Task brief → If a line below falls between the line with "orange hexagon: (354, 41) -> (205, 28), moved" and the line with "cyan semicircle: (115, 84)", or is one of those two, output it exactly; output nothing else and no pictures.

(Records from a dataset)
◆ ◆ ◆ ◆ ◆ ◆ ◆

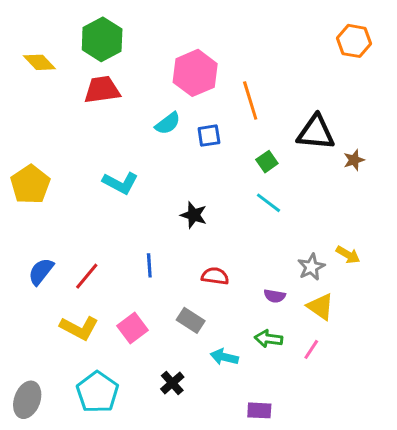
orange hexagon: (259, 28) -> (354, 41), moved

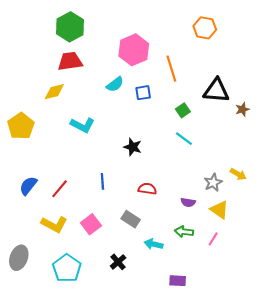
orange hexagon: (354, 41) -> (205, 28), moved
yellow diamond: (39, 62) -> (54, 92), moved, turned -60
gray ellipse: (27, 400) -> (19, 258), moved

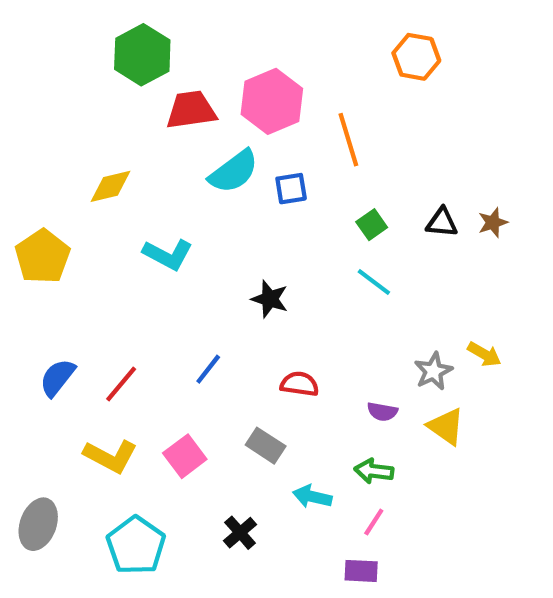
red trapezoid: (70, 61) -> (191, 110), moved
cyan semicircle: (115, 84) -> (234, 172), size x1.4
black triangle: (216, 91) -> (442, 223), moved, size x0.6
blue line: (102, 181) -> (208, 369), turned 42
pink line: (213, 239) -> (374, 522), moved

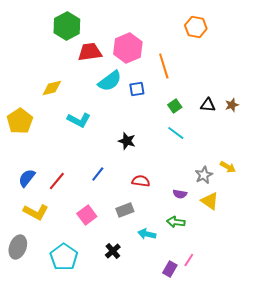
gray rectangle: (266, 446) -> (125, 210), turned -54
yellow L-shape: (110, 456) -> (36, 212), moved
pink line: (374, 522) -> (189, 260), moved
purple rectangle: (361, 571) -> (170, 269), turned -63

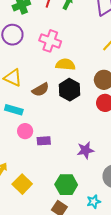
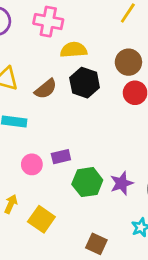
pink circle: (25, 131) -> (32, 164), moved
purple star: (85, 150) -> (122, 183), moved
green hexagon: (66, 185) -> (87, 182), moved

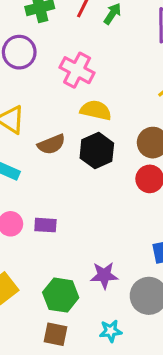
green hexagon: (87, 182) -> (61, 295), moved
brown square: (96, 244) -> (55, 334), turned -30

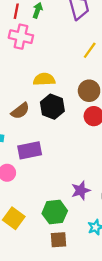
pink cross: (77, 70) -> (21, 37), moved
purple rectangle: (45, 225) -> (30, 150), moved, size x1.5

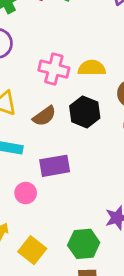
pink cross: (21, 37) -> (54, 69), moved
yellow semicircle: (44, 79) -> (92, 68), moved

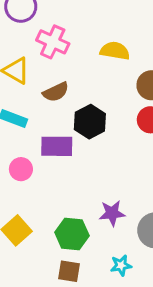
pink cross: (54, 69) -> (53, 42), moved
black hexagon: (85, 112) -> (90, 122), moved

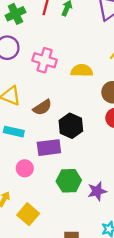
pink cross: (53, 42) -> (45, 60), moved
green hexagon: (72, 234) -> (69, 181), moved

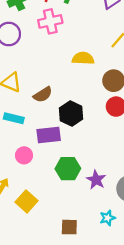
pink cross: (45, 60) -> (50, 21), moved, turned -30
purple star: (97, 191) -> (96, 180), turned -30

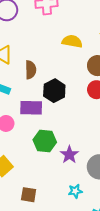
brown semicircle: (43, 95) -> (31, 70), turned -66
brown square: (69, 227) -> (29, 195), moved

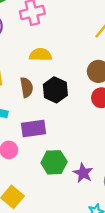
yellow semicircle: (72, 41) -> (40, 55), moved
black hexagon: (54, 91) -> (55, 90), moved

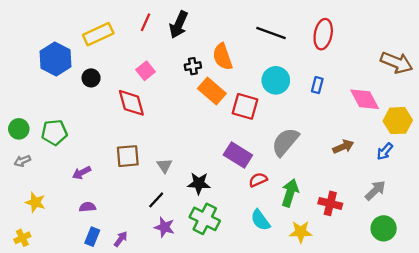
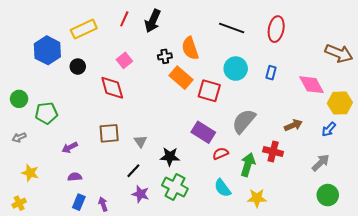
green circle: (19, 129) -> (19, 99), moved
red cross: (330, 203) -> (273, 152), moved
purple arrow: (121, 239) -> (103, 204), turned -56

◆ ◆ ◆ ◆ ◆ ◆ ◆

Expected answer →
orange hexagon: (354, 41) -> (205, 28), moved
yellow diamond: (39, 62) -> (54, 92), moved, turned -60
gray ellipse: (27, 400) -> (19, 258), moved

red trapezoid: (70, 61) -> (191, 110), moved
cyan semicircle: (115, 84) -> (234, 172), size x1.4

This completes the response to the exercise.